TASK STATEMENT —
Every line from the one with "move | WhiteGlueStick" through the end of the material below, both ends included, should be transcribed exactly, without pictures.

==== EXERCISE MATERIALS ====

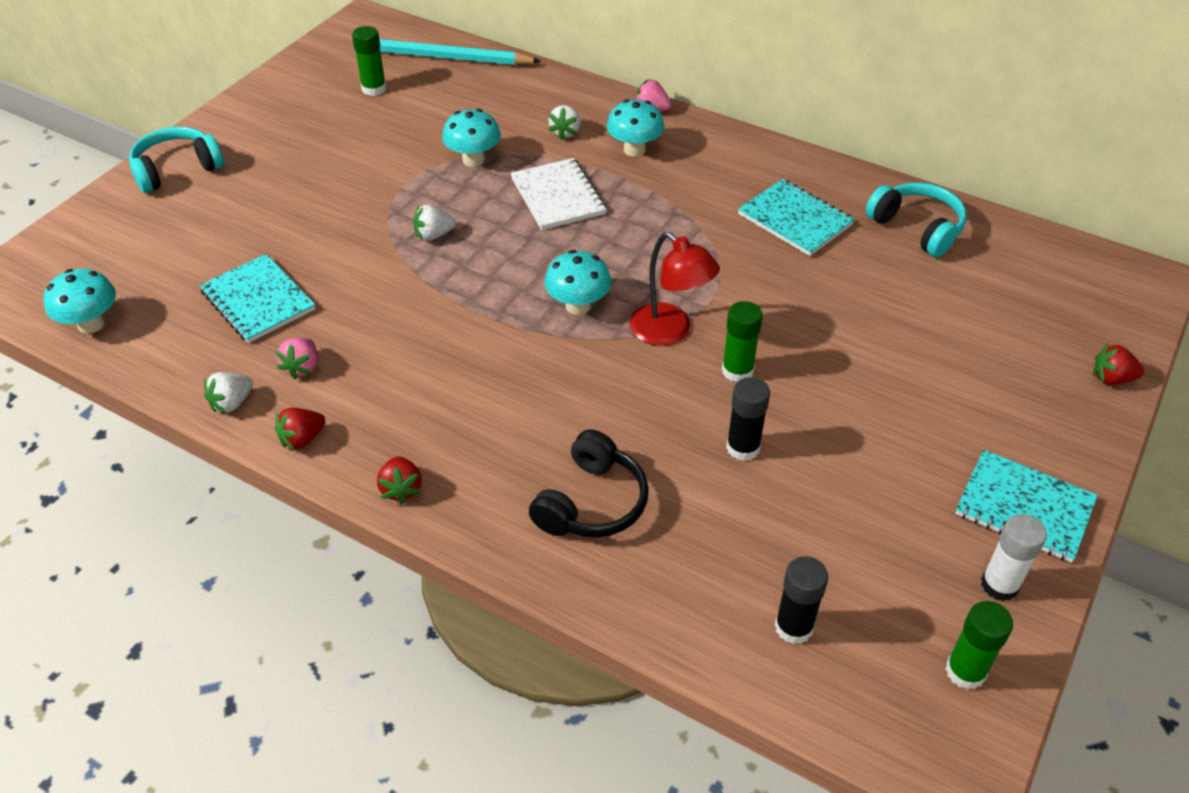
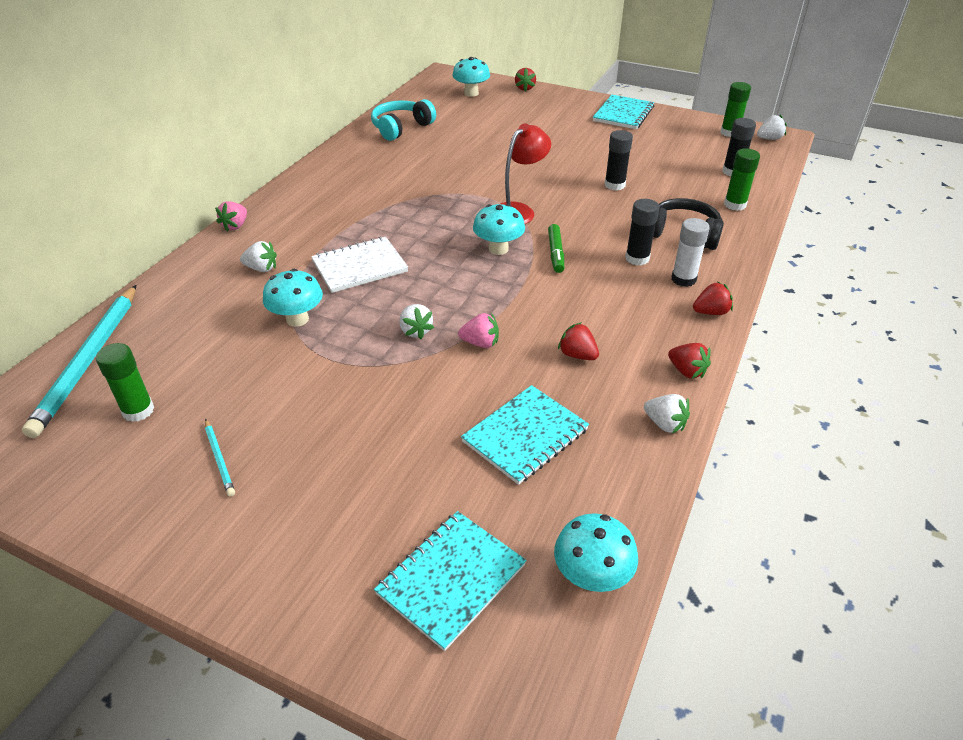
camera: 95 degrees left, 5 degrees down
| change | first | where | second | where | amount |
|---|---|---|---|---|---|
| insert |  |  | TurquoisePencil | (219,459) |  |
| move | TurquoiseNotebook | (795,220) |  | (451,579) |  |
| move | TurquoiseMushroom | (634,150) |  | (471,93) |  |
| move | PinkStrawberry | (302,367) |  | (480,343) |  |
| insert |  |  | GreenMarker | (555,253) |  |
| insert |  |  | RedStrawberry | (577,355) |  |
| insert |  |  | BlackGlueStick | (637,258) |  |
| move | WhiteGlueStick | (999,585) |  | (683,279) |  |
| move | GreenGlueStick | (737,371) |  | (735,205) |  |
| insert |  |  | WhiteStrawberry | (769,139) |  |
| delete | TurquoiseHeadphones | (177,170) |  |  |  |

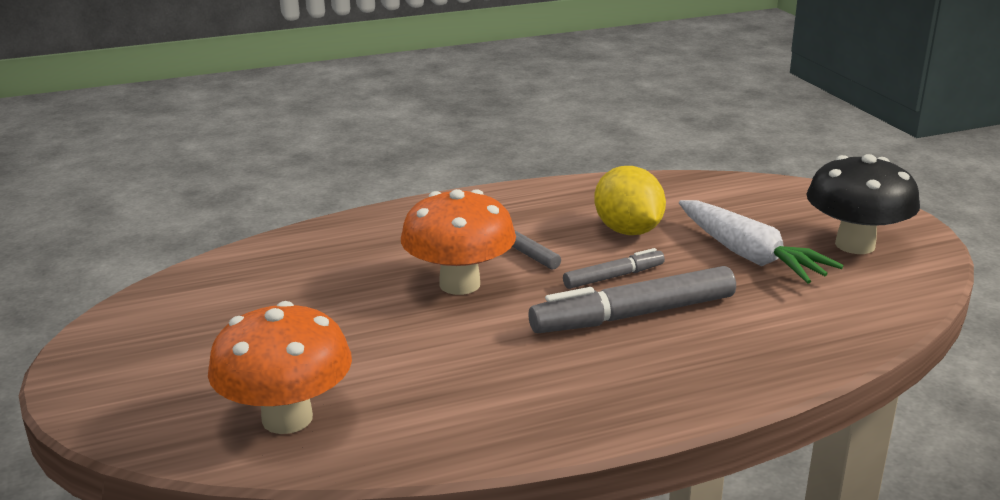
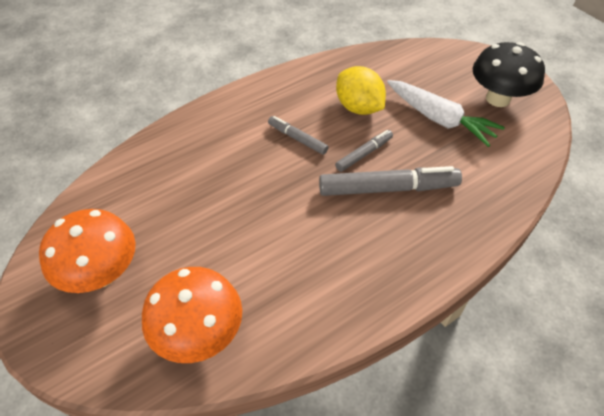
camera: 15 degrees left, 25 degrees up
| change | first | where | second | where | amount |
|---|---|---|---|---|---|
| move | OrangeMushroom | (459,284) |  | (101,274) |  |
| rotate | GreyMarker | (633,315) |  | (388,188) | 150 degrees counterclockwise |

====

REPLY —
| move | WhiteGlueStick | (999,585) |  | (683,279) |  |
| move | GreenGlueStick | (737,371) |  | (735,205) |  |
| insert |  |  | WhiteStrawberry | (769,139) |  |
| delete | TurquoiseHeadphones | (177,170) |  |  |  |

camera: 15 degrees left, 25 degrees up
| change | first | where | second | where | amount |
|---|---|---|---|---|---|
| move | OrangeMushroom | (459,284) |  | (101,274) |  |
| rotate | GreyMarker | (633,315) |  | (388,188) | 150 degrees counterclockwise |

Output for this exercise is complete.